>> BEGIN

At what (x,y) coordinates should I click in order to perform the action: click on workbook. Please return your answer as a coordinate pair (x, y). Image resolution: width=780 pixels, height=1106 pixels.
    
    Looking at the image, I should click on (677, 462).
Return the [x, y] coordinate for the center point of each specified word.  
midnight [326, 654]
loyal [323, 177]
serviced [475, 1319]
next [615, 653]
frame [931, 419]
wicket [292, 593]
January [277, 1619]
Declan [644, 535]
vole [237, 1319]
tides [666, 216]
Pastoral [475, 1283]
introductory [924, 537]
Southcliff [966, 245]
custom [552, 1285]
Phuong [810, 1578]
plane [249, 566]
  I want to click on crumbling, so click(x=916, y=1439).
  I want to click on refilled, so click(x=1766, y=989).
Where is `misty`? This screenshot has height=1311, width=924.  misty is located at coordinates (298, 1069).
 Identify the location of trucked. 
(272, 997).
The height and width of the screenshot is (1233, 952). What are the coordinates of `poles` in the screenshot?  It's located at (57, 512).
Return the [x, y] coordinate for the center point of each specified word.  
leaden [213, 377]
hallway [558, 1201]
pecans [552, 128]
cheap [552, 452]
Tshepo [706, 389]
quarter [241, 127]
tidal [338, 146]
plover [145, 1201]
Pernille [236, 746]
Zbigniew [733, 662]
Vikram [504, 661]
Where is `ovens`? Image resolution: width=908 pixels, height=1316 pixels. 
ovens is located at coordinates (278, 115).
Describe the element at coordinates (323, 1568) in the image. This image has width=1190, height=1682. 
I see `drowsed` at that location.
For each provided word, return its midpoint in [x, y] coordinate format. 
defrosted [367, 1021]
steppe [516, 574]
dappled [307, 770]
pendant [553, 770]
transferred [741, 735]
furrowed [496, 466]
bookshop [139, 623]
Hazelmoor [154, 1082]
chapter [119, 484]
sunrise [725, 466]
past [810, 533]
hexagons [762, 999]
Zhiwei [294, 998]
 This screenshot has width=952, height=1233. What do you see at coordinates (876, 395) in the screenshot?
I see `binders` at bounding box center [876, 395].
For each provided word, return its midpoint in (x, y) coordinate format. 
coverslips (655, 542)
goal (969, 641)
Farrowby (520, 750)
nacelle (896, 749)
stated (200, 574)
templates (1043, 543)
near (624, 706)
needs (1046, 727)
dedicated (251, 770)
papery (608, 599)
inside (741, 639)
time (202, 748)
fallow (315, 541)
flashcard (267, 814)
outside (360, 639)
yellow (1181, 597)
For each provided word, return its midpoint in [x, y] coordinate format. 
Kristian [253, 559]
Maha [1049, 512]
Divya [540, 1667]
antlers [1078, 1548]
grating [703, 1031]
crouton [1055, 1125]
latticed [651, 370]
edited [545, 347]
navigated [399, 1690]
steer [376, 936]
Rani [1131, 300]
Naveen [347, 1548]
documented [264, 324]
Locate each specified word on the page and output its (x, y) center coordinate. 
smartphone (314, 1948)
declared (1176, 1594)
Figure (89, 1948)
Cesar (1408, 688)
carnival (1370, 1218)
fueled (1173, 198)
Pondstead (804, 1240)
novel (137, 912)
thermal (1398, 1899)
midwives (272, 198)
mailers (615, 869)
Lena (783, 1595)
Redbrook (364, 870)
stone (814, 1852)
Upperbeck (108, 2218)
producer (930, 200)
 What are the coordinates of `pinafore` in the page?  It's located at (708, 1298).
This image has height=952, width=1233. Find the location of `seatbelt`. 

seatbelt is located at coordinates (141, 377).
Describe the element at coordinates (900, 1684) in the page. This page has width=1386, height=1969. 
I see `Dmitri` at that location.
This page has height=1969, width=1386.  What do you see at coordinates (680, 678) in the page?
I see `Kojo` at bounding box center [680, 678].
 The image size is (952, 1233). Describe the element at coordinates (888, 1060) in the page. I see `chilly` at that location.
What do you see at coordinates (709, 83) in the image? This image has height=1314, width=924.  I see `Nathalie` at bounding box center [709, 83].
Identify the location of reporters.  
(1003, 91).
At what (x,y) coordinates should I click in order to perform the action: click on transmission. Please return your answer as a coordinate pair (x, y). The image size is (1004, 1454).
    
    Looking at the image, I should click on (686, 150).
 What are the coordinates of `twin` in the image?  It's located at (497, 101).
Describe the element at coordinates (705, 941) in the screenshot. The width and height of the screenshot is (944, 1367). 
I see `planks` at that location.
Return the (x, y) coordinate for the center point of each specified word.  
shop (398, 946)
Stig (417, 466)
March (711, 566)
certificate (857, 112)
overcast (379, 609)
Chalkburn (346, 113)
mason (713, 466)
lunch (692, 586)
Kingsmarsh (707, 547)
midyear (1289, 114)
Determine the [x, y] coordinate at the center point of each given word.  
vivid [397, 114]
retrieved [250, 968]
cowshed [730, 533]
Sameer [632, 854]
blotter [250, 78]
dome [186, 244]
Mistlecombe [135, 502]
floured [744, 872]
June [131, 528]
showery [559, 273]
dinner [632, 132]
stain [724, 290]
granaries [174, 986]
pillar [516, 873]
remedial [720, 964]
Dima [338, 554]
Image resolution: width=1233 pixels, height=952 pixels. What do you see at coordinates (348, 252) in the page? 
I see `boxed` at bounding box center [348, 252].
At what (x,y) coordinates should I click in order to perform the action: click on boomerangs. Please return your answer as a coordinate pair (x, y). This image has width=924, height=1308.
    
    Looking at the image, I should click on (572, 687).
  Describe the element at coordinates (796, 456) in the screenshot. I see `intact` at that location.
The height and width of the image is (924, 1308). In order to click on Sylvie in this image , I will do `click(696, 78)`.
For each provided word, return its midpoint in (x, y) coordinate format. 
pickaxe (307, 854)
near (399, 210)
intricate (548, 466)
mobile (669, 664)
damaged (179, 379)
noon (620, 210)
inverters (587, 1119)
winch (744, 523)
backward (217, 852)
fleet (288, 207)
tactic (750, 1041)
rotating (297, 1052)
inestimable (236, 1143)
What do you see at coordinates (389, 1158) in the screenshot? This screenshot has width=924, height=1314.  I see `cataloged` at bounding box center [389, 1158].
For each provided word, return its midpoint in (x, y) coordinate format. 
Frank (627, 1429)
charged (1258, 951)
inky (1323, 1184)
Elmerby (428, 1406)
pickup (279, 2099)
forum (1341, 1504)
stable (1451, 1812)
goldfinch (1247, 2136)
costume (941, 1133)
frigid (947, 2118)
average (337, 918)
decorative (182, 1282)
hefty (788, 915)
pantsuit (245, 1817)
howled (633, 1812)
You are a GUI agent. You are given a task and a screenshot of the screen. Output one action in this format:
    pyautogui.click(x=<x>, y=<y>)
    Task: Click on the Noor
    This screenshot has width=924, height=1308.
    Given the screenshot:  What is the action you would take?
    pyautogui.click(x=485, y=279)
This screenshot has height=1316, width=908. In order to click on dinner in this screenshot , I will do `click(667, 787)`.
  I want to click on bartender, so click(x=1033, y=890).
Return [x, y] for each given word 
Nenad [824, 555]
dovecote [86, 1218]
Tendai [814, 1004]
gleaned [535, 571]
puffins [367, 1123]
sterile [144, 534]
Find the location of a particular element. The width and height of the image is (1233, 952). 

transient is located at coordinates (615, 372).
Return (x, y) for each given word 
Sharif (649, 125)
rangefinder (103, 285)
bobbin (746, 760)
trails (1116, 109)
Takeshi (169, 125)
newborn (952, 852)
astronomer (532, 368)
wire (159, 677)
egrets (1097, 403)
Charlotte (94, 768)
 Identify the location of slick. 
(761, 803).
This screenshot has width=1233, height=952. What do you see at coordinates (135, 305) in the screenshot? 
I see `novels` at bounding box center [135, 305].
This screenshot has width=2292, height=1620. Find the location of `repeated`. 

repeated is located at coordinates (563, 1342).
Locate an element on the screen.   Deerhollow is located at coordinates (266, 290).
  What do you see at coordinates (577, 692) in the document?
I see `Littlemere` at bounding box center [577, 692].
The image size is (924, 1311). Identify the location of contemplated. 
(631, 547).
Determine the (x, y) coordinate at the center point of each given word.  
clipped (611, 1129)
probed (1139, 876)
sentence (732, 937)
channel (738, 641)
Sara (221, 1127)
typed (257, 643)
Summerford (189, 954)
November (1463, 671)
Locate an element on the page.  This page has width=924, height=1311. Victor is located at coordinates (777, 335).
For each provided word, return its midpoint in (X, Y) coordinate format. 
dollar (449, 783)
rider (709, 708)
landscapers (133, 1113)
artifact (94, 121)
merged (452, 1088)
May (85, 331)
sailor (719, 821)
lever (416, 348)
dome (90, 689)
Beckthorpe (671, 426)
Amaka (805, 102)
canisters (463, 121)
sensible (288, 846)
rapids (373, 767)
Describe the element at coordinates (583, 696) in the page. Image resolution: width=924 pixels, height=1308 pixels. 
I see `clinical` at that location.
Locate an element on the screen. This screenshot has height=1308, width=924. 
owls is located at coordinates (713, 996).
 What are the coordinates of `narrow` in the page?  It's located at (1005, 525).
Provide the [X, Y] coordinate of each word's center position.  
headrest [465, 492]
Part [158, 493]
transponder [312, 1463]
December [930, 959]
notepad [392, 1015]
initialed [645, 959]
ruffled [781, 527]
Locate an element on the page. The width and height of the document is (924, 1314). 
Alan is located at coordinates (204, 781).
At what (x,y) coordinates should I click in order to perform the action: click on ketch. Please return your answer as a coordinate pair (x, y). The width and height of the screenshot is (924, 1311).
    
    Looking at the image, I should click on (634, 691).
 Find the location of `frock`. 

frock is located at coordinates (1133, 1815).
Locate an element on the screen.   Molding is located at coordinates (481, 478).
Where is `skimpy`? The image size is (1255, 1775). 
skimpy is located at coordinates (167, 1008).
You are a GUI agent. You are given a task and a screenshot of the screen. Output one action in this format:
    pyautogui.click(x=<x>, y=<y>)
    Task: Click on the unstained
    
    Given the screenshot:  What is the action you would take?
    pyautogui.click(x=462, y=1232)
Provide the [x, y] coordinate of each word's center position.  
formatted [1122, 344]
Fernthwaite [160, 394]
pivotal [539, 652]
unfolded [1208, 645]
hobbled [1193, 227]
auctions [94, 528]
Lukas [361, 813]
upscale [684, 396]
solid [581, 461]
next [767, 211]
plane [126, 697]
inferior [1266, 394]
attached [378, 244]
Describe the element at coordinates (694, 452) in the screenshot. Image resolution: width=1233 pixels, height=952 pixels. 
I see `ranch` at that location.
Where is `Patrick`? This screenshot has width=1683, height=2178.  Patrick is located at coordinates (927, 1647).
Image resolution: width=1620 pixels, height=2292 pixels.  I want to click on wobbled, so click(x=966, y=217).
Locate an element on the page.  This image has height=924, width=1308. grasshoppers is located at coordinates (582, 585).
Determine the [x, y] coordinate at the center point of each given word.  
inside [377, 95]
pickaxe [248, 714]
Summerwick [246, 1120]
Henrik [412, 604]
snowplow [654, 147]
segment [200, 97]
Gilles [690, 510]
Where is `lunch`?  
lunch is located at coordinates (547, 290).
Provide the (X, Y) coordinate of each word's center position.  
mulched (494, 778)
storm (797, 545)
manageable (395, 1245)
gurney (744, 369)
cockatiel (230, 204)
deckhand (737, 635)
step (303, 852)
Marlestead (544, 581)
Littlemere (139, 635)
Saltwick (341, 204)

>> END

**Work instructions**
Copy the data word for word, starting with the line that contains "coordinates (481, 478)." and going on through the line that contains "skimpy is located at coordinates (167, 1008).".

**Right answer**
Locate an element on the screen.   Molding is located at coordinates (481, 478).
Where is `skimpy`? The image size is (1255, 1775). 
skimpy is located at coordinates (167, 1008).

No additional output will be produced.